START Excerpted records

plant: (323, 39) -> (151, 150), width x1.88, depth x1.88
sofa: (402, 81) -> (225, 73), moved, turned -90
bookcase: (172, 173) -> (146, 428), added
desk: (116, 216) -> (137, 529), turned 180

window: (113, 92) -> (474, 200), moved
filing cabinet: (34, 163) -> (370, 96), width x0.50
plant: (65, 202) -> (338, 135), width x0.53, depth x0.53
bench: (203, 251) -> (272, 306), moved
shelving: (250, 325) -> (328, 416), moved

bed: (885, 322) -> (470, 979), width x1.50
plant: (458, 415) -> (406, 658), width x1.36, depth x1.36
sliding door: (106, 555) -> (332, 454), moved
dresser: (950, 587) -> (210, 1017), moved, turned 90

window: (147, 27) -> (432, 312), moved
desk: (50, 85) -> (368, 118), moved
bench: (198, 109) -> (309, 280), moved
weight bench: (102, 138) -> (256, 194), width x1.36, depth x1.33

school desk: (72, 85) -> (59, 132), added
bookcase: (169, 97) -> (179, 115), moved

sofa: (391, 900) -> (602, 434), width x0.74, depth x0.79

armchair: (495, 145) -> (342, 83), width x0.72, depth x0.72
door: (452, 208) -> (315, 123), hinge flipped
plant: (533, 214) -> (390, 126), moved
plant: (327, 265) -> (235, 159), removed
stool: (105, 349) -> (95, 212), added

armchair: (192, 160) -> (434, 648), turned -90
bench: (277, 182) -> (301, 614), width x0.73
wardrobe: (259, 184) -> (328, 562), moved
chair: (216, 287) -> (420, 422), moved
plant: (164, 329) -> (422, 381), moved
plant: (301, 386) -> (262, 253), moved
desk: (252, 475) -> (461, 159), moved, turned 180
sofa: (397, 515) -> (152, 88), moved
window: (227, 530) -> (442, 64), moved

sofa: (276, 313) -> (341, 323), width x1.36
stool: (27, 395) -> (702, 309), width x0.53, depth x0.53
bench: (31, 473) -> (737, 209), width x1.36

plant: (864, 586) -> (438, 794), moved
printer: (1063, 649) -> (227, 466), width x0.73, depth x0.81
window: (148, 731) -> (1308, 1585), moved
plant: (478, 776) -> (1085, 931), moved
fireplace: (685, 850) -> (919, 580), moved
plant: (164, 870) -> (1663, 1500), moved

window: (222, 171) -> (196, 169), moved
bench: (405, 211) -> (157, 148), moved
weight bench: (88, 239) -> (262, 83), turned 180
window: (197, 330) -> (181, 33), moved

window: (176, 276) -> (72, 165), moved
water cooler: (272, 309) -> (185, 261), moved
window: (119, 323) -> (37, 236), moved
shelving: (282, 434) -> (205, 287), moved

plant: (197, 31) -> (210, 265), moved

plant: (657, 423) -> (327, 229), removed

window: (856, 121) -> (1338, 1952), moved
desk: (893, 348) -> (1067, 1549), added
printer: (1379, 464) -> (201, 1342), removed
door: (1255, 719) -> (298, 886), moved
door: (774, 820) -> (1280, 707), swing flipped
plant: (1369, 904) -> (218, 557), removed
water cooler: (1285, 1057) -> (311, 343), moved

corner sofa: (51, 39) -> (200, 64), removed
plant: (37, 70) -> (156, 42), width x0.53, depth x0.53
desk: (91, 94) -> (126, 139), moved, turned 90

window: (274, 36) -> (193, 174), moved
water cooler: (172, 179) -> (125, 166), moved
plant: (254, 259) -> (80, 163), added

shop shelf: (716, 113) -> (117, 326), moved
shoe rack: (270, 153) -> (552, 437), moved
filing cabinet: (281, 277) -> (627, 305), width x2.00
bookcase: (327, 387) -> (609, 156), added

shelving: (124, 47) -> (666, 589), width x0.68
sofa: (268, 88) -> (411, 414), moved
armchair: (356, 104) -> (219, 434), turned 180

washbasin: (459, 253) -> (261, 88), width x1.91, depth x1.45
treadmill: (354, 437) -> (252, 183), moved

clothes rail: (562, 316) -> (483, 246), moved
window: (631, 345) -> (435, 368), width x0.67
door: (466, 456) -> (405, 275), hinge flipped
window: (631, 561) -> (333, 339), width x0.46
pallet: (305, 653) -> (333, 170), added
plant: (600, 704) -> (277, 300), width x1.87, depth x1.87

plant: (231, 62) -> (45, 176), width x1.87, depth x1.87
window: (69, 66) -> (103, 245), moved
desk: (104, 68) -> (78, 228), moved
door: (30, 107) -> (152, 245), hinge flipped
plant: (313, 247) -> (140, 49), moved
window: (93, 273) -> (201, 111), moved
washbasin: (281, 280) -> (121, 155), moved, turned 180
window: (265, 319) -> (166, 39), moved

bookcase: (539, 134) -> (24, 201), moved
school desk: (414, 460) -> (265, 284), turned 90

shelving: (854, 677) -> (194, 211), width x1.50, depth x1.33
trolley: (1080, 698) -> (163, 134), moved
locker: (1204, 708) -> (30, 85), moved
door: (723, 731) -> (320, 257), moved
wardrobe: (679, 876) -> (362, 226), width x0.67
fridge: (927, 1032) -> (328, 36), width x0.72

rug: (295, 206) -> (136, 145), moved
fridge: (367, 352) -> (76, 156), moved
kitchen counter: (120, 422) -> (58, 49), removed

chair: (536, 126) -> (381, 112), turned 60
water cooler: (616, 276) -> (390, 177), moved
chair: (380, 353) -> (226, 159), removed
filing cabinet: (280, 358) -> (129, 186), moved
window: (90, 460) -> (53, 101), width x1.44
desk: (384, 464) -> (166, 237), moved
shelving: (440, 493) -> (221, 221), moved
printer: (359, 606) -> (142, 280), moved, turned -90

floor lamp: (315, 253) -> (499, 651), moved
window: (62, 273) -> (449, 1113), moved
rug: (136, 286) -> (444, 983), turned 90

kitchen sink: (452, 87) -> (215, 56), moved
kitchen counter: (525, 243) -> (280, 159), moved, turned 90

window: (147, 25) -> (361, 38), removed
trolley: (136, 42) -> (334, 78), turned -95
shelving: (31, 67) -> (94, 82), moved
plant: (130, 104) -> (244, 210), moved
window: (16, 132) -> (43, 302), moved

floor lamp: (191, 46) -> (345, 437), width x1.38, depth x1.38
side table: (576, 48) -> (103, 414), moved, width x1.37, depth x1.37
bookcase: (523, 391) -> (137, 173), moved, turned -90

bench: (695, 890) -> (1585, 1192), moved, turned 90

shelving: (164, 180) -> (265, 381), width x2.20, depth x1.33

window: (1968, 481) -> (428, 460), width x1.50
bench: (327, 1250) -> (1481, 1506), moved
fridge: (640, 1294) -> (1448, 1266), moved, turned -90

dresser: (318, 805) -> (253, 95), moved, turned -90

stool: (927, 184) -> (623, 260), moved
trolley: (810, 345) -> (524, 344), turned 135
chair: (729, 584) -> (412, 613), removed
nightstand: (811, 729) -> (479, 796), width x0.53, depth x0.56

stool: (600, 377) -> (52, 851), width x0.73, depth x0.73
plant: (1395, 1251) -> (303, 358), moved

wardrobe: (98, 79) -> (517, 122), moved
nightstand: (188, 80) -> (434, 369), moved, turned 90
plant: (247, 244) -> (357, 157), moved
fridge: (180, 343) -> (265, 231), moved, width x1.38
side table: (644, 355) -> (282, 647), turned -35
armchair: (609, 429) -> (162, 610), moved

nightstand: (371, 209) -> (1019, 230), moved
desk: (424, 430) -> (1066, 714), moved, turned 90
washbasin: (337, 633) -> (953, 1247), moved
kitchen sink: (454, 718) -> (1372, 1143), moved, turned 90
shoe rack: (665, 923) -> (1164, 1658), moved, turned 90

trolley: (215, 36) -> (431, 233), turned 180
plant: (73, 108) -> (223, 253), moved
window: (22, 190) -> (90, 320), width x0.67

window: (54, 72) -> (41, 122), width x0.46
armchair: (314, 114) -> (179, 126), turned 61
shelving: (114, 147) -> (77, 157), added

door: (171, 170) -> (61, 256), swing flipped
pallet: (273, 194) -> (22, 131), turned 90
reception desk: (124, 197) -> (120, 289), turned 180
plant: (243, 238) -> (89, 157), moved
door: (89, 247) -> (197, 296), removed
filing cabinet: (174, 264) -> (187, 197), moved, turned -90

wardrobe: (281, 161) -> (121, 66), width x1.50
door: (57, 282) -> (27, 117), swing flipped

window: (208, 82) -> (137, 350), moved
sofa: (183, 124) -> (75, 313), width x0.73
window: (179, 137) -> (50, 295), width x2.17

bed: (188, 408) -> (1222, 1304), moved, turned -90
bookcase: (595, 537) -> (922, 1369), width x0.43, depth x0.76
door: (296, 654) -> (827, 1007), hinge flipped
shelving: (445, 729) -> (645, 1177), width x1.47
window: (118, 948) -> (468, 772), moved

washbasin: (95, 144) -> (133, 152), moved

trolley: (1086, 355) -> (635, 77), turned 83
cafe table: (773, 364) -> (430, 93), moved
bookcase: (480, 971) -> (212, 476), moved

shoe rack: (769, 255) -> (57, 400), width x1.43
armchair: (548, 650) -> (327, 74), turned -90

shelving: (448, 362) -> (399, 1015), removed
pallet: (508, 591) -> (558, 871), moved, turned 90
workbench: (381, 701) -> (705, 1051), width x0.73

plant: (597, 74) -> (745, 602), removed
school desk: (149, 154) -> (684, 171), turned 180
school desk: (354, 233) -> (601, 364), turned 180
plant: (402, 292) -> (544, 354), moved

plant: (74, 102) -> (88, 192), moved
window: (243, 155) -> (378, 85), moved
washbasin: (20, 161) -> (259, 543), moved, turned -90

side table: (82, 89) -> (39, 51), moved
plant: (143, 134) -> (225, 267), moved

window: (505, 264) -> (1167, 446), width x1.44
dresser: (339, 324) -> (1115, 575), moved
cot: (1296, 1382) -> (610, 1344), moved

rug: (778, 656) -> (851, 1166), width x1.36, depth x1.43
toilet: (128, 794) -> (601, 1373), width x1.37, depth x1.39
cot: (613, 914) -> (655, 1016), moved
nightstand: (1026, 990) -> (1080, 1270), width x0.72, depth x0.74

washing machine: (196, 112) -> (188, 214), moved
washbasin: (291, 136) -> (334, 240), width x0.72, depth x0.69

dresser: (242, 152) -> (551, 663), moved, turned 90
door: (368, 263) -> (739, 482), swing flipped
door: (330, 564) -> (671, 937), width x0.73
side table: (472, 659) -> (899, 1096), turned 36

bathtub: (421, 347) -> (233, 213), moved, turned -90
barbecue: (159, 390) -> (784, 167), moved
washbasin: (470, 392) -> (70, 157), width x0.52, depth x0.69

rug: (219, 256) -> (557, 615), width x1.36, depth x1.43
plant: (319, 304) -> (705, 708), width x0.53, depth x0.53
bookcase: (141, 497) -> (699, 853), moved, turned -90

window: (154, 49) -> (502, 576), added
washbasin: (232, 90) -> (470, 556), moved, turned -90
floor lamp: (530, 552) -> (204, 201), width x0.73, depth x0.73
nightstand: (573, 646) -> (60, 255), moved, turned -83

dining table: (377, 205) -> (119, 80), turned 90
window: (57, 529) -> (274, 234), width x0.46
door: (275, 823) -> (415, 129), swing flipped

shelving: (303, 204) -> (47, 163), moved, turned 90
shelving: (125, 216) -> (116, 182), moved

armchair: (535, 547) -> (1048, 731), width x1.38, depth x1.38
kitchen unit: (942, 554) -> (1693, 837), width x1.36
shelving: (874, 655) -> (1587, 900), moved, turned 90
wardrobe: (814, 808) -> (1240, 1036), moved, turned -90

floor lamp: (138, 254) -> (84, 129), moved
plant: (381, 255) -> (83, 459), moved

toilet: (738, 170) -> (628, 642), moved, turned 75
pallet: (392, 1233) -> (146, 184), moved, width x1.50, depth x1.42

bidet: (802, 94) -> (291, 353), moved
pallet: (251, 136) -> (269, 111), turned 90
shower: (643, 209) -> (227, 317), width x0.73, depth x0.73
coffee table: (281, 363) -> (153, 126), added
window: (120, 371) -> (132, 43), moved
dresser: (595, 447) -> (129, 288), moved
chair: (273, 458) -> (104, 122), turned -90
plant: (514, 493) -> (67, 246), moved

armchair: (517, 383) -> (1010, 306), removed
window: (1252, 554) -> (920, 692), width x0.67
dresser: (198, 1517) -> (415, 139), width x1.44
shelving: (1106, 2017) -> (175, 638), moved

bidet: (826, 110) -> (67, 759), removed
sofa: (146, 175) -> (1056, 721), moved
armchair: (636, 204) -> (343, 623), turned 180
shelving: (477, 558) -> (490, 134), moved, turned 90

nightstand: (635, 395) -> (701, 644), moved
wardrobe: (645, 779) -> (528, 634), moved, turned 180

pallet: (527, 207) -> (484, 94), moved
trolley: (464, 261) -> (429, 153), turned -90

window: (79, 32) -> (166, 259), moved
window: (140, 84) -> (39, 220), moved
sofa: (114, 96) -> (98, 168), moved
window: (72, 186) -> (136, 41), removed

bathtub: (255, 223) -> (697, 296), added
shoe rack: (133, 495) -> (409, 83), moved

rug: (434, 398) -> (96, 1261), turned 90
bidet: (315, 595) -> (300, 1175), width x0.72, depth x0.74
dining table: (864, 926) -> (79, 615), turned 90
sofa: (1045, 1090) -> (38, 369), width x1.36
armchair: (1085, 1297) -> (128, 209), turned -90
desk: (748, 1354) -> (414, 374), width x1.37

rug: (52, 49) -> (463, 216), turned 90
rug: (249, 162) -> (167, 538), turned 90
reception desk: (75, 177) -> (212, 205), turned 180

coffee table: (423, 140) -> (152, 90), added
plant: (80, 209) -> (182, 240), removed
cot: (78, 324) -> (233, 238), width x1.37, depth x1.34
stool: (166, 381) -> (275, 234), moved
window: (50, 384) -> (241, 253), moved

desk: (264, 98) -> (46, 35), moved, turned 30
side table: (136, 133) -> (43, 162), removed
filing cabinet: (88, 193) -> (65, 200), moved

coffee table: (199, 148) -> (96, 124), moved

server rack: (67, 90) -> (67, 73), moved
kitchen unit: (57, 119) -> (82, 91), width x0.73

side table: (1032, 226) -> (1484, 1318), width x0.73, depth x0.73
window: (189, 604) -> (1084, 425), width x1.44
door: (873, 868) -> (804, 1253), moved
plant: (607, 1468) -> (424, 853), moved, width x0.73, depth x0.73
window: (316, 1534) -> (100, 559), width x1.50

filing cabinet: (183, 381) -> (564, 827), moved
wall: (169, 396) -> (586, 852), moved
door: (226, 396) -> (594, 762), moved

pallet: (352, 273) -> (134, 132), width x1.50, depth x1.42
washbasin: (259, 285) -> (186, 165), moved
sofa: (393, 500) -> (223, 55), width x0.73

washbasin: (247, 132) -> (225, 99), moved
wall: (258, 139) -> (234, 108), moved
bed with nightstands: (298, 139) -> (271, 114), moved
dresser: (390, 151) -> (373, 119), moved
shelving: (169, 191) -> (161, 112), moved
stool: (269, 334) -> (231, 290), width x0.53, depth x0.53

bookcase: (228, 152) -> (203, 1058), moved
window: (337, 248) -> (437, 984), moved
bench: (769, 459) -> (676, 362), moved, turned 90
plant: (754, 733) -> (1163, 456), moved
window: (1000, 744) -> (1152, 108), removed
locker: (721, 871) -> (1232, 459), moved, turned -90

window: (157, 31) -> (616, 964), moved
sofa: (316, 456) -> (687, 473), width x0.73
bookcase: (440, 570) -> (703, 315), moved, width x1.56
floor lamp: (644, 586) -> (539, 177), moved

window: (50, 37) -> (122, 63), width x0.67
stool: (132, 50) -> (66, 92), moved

END Excerpted records

Your assignment
Could you set down, exactly as written, the lines above between the one holding "shelving: (124, 47)" and the one holding "desk: (104, 68) -> (78, 228), moved", inclusive, and nothing more?

Solution for this problem
shelving: (124, 47) -> (666, 589), width x0.68
sofa: (268, 88) -> (411, 414), moved
armchair: (356, 104) -> (219, 434), turned 180

washbasin: (459, 253) -> (261, 88), width x1.91, depth x1.45
treadmill: (354, 437) -> (252, 183), moved

clothes rail: (562, 316) -> (483, 246), moved
window: (631, 345) -> (435, 368), width x0.67
door: (466, 456) -> (405, 275), hinge flipped
window: (631, 561) -> (333, 339), width x0.46
pallet: (305, 653) -> (333, 170), added
plant: (600, 704) -> (277, 300), width x1.87, depth x1.87

plant: (231, 62) -> (45, 176), width x1.87, depth x1.87
window: (69, 66) -> (103, 245), moved
desk: (104, 68) -> (78, 228), moved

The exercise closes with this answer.